> **Required work**
Exact copy, no pictures: repeat the data that follows.

> **Records provided**
───

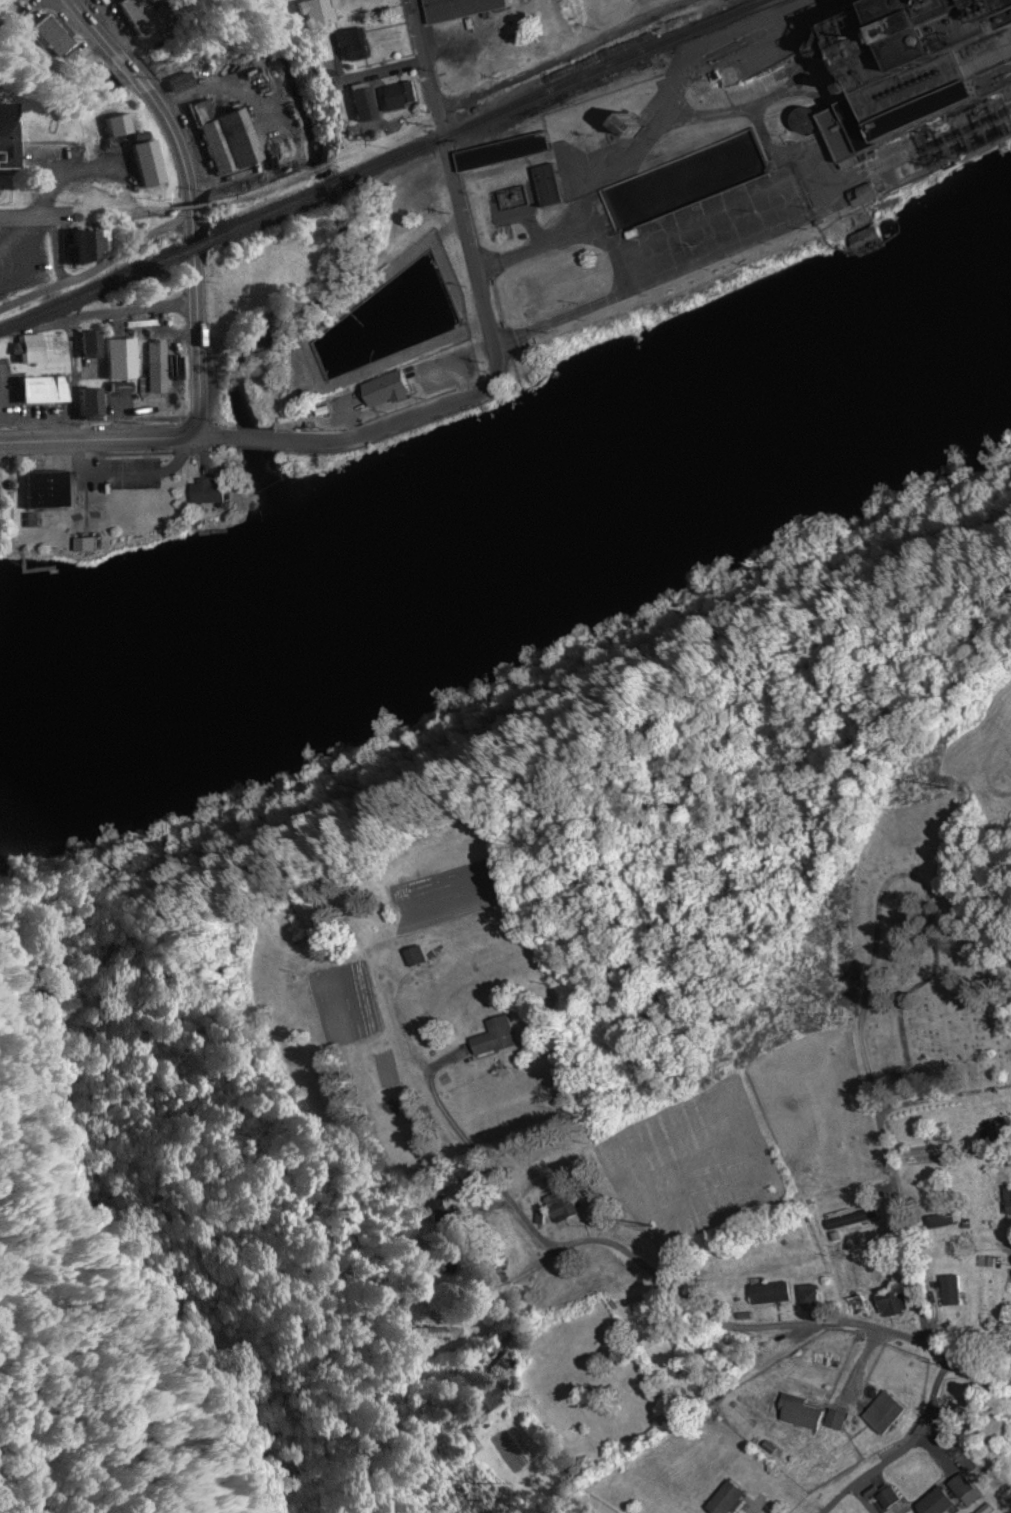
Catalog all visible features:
building: (459, 9)
building: (313, 13)
building: (139, 16)
road: (95, 28)
building: (50, 35)
building: (349, 46)
railway: (611, 66)
building: (904, 67)
road: (132, 74)
building: (395, 97)
building: (356, 106)
building: (619, 126)
building: (222, 136)
building: (3, 137)
building: (499, 153)
railway: (394, 158)
power plant: (729, 164)
building: (902, 169)
building: (544, 185)
railway: (331, 186)
building: (856, 195)
road: (457, 200)
road: (37, 214)
railway: (264, 215)
building: (865, 236)
building: (81, 246)
railway: (191, 246)
road: (195, 259)
road: (99, 270)
railway: (85, 294)
road: (118, 314)
building: (84, 345)
road: (72, 348)
building: (26, 349)
building: (153, 368)
building: (415, 372)
building: (41, 390)
building: (86, 405)
building: (357, 410)
road: (384, 426)
road: (100, 440)
road: (244, 440)
building: (44, 490)
building: (204, 493)
river: (512, 513)
building: (80, 545)
building: (414, 956)
building: (494, 1037)
road: (889, 1143)
building: (1006, 1201)
building: (560, 1206)
building: (939, 1221)
building: (951, 1291)
building: (768, 1293)
building: (808, 1297)
road: (779, 1329)
building: (432, 1333)
building: (505, 1363)
building: (483, 1403)
building: (797, 1414)
building: (879, 1414)
building: (832, 1420)
road: (905, 1446)
building: (958, 1487)
building: (723, 1499)
building: (883, 1500)
building: (932, 1503)

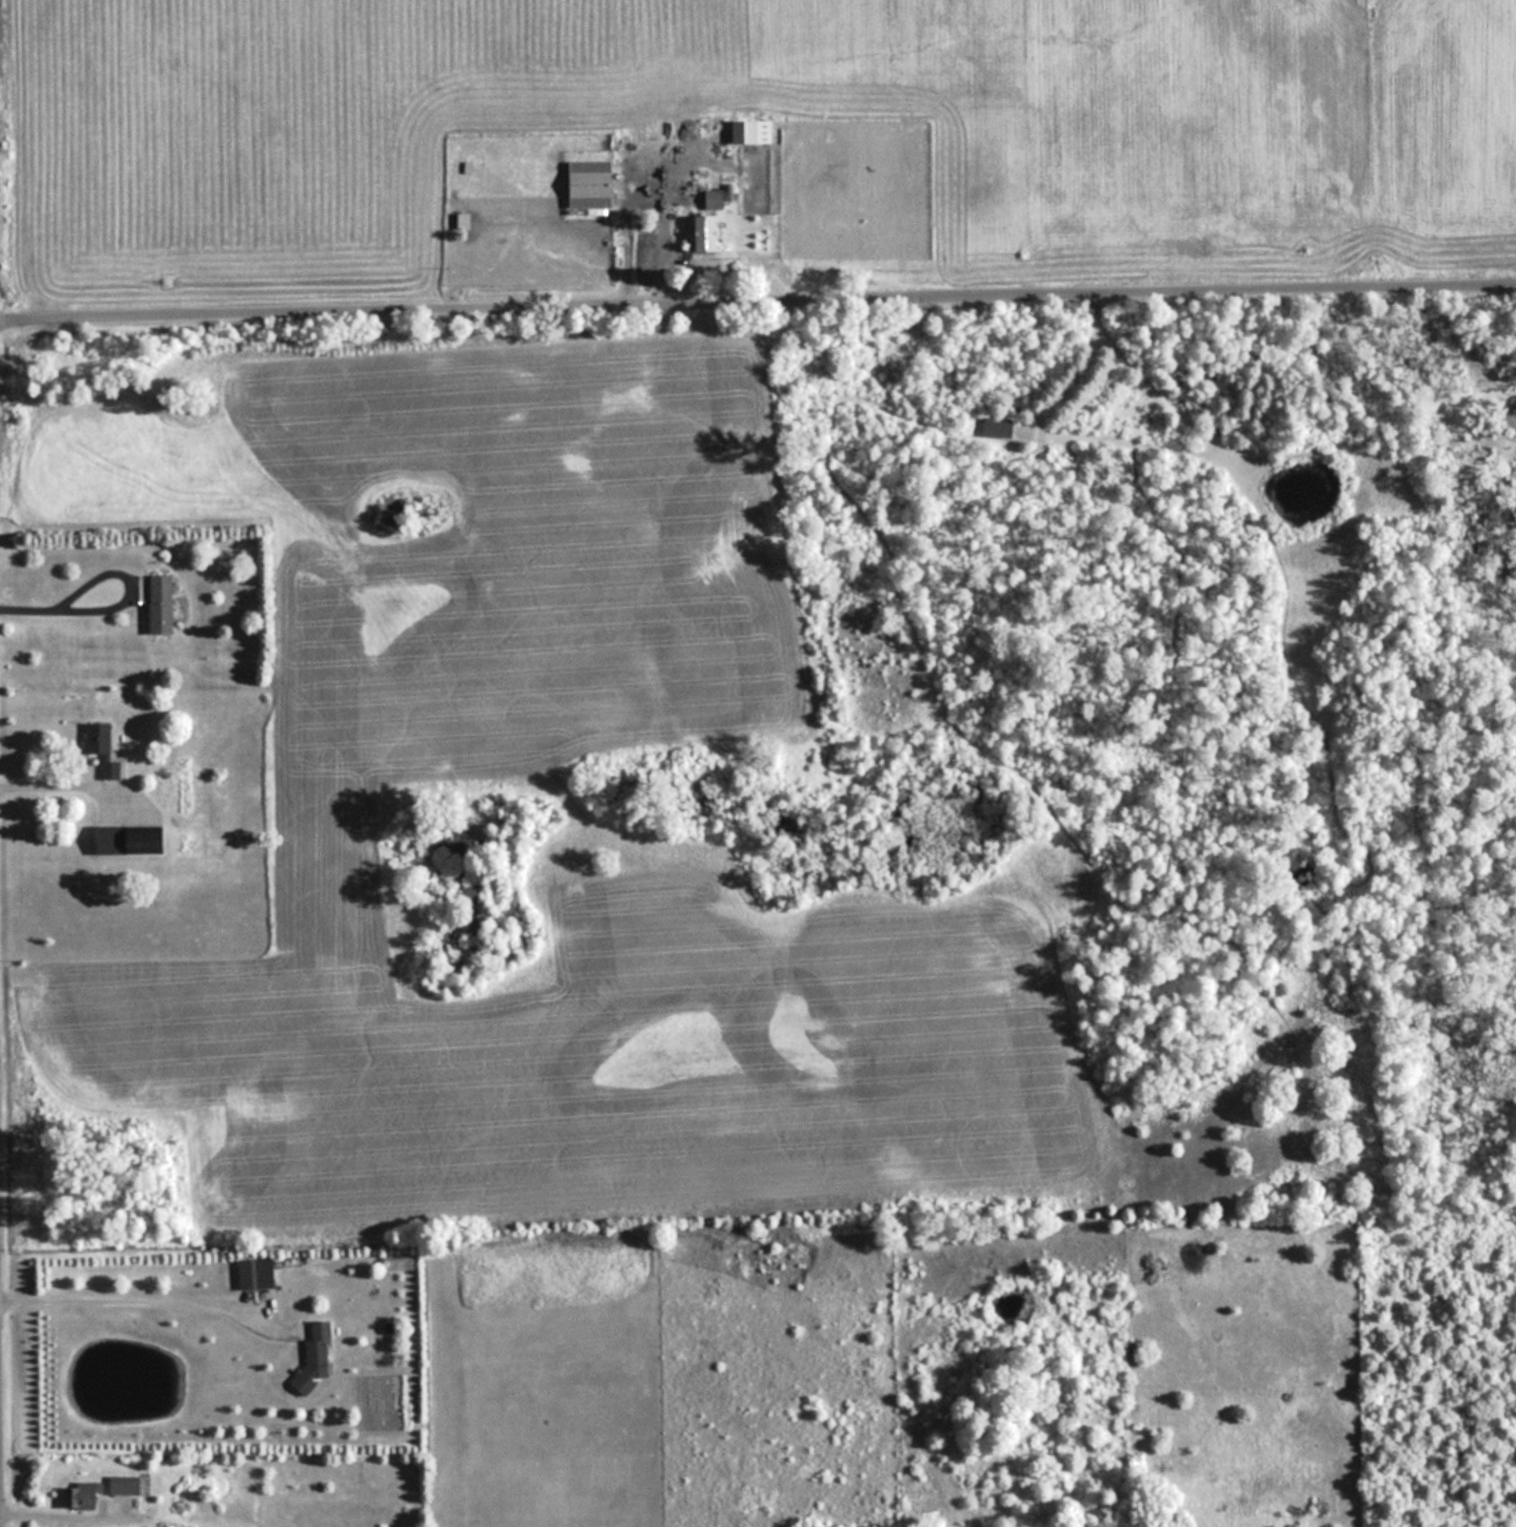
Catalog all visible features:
building: (754, 132)
building: (761, 178)
building: (593, 185)
building: (716, 199)
building: (465, 220)
building: (710, 230)
road: (758, 304)
building: (1000, 427)
building: (163, 605)
road: (69, 608)
building: (104, 748)
road: (65, 784)
building: (113, 840)
building: (253, 1274)
road: (142, 1299)
building: (317, 1356)
building: (127, 1484)
building: (83, 1494)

───

> **Answer for this exercise**
Catalog all visible features:
building: (459, 9)
building: (313, 13)
building: (139, 16)
road: (95, 28)
building: (50, 35)
building: (349, 46)
railway: (611, 66)
building: (904, 67)
road: (132, 74)
building: (395, 97)
building: (356, 106)
building: (619, 126)
building: (222, 136)
building: (3, 137)
building: (499, 153)
railway: (394, 158)
power plant: (729, 164)
building: (902, 169)
building: (544, 185)
railway: (331, 186)
building: (856, 195)
road: (457, 200)
road: (37, 214)
railway: (264, 215)
building: (865, 236)
building: (81, 246)
railway: (191, 246)
road: (195, 259)
road: (99, 270)
railway: (85, 294)
road: (118, 314)
building: (84, 345)
road: (72, 348)
building: (26, 349)
building: (153, 368)
building: (415, 372)
building: (41, 390)
building: (86, 405)
building: (357, 410)
road: (384, 426)
road: (100, 440)
road: (244, 440)
building: (44, 490)
building: (204, 493)
river: (512, 513)
building: (80, 545)
building: (414, 956)
building: (494, 1037)
road: (889, 1143)
building: (1006, 1201)
building: (560, 1206)
building: (939, 1221)
building: (951, 1291)
building: (768, 1293)
building: (808, 1297)
road: (779, 1329)
building: (432, 1333)
building: (505, 1363)
building: (483, 1403)
building: (797, 1414)
building: (879, 1414)
building: (832, 1420)
road: (905, 1446)
building: (958, 1487)
building: (723, 1499)
building: (883, 1500)
building: (932, 1503)

Catalog all visible features:
building: (754, 132)
building: (761, 178)
building: (593, 185)
building: (716, 199)
building: (465, 220)
building: (710, 230)
road: (758, 304)
building: (1000, 427)
building: (163, 605)
road: (69, 608)
building: (104, 748)
road: (65, 784)
building: (113, 840)
building: (253, 1274)
road: (142, 1299)
building: (317, 1356)
building: (127, 1484)
building: (83, 1494)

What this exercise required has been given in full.